__Information shown__
┏━━
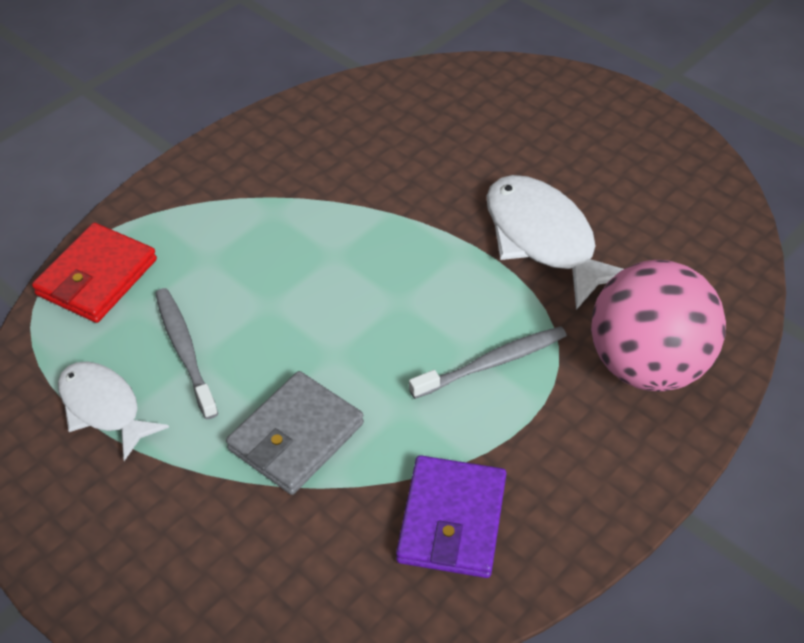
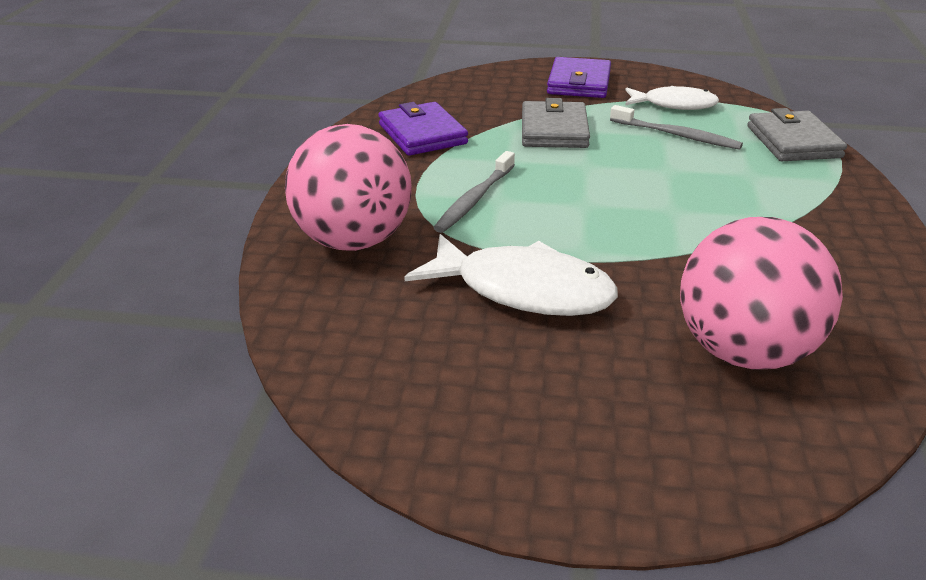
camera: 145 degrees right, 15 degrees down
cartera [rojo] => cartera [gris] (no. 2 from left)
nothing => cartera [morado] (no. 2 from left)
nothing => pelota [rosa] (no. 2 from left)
┗━━
__What you need to do__
The answer must be one number: how many lines in the material above contain the word "left".

__Answer area__
3